Dataset entries
_ _ _
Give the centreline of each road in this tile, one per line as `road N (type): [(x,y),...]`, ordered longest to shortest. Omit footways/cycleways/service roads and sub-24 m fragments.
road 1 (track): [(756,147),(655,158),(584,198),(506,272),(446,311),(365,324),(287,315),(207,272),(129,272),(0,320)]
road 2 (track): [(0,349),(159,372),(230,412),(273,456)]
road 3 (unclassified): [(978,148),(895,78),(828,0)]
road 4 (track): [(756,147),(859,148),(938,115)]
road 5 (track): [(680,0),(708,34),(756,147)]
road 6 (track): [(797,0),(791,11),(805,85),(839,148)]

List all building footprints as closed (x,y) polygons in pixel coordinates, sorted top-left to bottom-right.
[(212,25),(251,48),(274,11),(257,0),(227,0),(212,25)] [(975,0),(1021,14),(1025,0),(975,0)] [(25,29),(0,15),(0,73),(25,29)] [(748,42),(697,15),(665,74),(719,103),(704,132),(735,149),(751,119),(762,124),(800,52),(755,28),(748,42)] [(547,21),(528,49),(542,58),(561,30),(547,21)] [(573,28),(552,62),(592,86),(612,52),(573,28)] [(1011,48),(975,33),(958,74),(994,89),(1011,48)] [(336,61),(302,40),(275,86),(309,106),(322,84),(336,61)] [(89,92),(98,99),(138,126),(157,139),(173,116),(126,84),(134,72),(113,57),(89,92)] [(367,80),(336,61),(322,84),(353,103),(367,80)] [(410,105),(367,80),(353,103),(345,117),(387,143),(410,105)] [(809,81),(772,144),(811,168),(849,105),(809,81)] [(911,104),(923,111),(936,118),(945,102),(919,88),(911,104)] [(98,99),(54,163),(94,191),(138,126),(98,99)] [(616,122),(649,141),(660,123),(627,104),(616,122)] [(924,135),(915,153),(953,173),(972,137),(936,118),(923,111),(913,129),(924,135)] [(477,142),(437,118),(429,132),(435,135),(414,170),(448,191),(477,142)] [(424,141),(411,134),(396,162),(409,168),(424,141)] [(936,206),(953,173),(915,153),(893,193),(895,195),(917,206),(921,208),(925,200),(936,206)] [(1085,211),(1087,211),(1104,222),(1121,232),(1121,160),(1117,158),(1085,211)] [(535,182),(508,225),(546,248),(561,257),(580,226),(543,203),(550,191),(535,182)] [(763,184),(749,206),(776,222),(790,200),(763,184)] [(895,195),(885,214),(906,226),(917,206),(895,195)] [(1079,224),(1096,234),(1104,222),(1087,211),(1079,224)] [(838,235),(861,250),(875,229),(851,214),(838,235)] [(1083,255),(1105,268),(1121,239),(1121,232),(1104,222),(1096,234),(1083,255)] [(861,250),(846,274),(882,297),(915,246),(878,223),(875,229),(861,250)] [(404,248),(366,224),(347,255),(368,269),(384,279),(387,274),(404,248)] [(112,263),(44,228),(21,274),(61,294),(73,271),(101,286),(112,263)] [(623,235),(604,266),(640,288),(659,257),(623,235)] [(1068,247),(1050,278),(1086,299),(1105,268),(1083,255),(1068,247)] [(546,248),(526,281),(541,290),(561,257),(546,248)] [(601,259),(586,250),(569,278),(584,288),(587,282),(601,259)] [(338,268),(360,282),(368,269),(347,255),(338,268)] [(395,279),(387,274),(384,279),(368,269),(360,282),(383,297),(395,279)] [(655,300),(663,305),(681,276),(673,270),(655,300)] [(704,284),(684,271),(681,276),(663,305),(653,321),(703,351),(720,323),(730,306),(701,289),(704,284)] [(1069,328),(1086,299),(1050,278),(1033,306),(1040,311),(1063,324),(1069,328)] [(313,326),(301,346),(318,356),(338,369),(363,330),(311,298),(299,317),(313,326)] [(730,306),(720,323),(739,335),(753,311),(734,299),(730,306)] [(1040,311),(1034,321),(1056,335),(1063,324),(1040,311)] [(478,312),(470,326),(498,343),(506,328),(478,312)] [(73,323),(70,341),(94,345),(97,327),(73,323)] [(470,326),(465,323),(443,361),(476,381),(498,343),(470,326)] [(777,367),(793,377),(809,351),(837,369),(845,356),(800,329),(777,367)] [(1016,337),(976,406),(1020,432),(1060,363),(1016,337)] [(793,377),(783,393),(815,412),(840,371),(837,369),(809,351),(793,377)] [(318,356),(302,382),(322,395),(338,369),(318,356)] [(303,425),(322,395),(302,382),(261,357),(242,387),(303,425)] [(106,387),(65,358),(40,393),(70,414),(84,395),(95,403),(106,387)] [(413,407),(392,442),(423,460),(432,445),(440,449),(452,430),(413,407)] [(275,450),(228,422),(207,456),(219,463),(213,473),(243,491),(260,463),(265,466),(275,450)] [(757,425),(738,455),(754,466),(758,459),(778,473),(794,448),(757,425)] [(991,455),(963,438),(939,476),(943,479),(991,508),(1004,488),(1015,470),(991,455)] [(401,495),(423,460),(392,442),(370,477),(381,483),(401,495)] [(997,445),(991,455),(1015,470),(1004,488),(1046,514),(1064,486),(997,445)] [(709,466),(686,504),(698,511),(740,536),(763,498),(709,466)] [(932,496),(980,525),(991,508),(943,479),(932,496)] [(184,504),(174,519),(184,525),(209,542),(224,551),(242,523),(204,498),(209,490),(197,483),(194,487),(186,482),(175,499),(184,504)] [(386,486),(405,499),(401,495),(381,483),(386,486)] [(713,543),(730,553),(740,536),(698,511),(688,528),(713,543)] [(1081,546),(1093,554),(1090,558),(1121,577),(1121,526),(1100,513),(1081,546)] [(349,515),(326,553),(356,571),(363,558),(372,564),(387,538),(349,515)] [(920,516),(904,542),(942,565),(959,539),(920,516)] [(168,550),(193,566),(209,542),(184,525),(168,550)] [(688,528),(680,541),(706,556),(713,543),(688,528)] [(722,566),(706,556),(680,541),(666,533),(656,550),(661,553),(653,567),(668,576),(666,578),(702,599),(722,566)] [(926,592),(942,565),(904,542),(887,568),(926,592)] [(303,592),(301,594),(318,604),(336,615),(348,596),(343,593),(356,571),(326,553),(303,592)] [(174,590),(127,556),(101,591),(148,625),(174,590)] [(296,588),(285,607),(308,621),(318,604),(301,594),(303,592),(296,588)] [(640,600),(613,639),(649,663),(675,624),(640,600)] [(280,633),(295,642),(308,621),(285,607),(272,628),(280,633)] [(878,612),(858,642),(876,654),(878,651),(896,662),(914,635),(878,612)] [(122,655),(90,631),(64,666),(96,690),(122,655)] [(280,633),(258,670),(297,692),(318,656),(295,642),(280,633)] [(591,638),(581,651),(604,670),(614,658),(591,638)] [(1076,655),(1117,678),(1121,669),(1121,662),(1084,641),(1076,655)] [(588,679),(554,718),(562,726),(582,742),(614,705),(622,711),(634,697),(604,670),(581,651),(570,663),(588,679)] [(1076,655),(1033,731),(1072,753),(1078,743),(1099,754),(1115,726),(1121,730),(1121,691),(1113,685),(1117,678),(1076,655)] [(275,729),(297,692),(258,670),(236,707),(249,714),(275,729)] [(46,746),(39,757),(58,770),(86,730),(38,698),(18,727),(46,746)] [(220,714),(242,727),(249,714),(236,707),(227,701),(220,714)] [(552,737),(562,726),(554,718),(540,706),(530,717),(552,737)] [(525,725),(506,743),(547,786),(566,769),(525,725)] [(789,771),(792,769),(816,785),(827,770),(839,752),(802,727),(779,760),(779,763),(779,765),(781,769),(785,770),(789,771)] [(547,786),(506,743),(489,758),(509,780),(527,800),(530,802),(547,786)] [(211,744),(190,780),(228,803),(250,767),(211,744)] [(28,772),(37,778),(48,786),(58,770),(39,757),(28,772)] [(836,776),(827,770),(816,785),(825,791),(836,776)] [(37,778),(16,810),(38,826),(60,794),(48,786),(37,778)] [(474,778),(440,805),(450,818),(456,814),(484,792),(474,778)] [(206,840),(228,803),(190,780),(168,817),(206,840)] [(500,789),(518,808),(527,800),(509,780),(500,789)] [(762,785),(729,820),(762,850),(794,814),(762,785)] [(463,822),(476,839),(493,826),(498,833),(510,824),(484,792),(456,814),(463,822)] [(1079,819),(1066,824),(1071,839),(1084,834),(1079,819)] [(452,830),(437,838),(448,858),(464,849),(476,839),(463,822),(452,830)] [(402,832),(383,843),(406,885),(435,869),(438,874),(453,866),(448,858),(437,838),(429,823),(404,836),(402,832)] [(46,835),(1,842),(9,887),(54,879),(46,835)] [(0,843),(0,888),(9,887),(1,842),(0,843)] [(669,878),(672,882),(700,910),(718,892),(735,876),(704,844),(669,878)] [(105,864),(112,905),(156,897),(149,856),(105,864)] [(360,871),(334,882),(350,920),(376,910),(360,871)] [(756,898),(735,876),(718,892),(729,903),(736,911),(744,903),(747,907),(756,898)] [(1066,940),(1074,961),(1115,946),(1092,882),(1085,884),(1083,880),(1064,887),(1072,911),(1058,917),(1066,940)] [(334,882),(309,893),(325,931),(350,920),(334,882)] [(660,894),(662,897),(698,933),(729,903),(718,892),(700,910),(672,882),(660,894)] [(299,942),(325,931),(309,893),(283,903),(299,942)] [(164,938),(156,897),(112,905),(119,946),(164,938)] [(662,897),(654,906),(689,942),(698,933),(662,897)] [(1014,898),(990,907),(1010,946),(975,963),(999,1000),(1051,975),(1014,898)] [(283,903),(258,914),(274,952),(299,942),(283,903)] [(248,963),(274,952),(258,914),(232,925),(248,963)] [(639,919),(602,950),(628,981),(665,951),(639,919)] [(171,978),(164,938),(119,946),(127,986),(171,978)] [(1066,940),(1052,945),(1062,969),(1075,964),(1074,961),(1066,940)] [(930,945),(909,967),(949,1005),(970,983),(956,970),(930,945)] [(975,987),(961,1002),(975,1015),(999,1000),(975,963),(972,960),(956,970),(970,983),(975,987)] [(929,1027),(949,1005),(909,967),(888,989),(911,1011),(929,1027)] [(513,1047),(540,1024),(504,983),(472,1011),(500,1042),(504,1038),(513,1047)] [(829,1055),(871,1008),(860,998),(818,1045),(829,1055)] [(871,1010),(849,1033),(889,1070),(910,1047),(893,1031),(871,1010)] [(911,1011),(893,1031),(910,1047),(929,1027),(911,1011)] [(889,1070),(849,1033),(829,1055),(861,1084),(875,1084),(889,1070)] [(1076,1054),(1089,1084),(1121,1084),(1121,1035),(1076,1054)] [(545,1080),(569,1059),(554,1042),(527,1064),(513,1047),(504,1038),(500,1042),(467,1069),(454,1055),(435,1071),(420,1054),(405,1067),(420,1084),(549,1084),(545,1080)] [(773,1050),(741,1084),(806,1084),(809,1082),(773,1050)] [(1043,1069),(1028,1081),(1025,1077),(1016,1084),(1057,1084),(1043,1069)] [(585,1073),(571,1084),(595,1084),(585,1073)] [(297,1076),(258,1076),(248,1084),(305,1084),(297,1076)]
_ _ _
• Assignment
Write down how many lines of the data above contain the string "track", and include nothing besides that number.

• Output for this task
5